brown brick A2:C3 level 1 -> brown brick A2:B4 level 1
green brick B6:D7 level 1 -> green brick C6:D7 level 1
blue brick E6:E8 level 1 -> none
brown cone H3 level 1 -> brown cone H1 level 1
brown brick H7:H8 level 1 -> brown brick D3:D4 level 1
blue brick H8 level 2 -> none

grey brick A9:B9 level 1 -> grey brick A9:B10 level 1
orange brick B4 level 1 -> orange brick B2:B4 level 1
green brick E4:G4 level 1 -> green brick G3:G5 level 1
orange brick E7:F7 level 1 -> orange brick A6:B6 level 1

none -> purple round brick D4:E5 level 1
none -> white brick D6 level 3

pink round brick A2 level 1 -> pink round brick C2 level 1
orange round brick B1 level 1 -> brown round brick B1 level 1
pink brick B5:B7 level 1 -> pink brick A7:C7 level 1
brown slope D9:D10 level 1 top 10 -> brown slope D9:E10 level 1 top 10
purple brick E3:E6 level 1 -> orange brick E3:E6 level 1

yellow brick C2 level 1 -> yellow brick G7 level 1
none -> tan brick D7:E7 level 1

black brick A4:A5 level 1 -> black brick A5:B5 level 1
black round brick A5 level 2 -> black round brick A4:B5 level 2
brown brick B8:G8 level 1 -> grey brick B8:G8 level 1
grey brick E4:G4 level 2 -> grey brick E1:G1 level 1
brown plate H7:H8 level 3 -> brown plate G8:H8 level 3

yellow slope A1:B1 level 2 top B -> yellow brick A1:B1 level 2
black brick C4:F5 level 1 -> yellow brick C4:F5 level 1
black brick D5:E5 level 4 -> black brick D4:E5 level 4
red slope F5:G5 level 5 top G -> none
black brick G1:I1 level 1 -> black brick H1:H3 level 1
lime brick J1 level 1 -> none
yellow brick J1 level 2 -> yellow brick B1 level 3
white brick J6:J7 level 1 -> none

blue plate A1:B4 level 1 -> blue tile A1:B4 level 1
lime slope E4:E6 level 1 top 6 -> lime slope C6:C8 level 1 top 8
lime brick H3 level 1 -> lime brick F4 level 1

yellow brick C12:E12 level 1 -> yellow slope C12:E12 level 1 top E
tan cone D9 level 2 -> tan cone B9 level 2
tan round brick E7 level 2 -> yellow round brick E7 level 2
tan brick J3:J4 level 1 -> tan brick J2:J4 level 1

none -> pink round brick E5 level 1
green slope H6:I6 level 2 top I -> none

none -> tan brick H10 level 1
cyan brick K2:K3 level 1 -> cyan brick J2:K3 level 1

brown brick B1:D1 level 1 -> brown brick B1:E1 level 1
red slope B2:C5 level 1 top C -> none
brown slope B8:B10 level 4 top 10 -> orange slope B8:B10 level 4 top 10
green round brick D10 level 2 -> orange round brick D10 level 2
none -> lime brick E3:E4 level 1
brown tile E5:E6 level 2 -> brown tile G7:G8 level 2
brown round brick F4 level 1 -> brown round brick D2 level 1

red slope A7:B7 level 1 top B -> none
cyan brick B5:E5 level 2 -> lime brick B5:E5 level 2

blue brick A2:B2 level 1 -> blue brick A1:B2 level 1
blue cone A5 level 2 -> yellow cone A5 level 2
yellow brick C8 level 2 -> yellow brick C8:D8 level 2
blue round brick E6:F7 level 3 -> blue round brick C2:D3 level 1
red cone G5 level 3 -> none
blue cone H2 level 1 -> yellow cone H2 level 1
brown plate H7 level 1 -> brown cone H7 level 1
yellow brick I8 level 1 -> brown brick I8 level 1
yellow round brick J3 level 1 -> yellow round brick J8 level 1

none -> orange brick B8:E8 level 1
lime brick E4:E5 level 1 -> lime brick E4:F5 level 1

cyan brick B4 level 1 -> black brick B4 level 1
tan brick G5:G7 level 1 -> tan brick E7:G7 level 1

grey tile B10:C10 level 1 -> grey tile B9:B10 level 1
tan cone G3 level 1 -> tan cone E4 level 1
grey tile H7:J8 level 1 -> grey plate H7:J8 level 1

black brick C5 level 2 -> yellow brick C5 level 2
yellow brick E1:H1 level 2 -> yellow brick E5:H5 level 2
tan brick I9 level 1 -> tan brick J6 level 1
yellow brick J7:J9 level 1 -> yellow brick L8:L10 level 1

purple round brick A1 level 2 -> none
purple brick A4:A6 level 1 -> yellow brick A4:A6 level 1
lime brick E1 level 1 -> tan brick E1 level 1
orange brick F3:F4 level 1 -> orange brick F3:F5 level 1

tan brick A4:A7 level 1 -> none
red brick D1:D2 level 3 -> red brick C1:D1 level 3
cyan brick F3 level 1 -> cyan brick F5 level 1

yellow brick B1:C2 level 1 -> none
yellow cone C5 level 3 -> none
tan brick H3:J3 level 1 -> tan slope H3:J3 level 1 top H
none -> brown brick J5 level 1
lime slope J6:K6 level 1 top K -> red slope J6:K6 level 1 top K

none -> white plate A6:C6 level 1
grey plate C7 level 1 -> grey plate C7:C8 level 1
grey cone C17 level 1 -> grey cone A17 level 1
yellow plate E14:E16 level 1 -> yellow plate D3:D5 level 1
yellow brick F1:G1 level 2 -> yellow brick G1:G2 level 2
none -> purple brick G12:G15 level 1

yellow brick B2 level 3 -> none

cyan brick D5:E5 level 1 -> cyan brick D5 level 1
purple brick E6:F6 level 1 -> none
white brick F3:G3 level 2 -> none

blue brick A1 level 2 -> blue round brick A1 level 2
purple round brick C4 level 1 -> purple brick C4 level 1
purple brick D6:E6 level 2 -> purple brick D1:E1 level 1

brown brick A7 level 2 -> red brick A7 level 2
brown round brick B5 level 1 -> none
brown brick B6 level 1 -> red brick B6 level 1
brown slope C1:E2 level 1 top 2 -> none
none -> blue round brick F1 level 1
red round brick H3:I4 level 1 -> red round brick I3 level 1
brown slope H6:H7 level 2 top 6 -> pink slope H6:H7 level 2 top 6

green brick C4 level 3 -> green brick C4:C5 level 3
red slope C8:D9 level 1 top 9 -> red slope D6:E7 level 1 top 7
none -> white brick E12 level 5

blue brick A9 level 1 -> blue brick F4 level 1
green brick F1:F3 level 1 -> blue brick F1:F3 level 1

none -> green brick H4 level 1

> **Exercise aim**
Using the listing above, pull out all lines that hold the word "lime".

> **Problem solution**
lime brick J1 level 1 -> none
lime slope E4:E6 level 1 top 6 -> lime slope C6:C8 level 1 top 8
lime brick H3 level 1 -> lime brick F4 level 1
none -> lime brick E3:E4 level 1
cyan brick B5:E5 level 2 -> lime brick B5:E5 level 2
lime brick E4:E5 level 1 -> lime brick E4:F5 level 1
lime brick E1 level 1 -> tan brick E1 level 1
lime slope J6:K6 level 1 top K -> red slope J6:K6 level 1 top K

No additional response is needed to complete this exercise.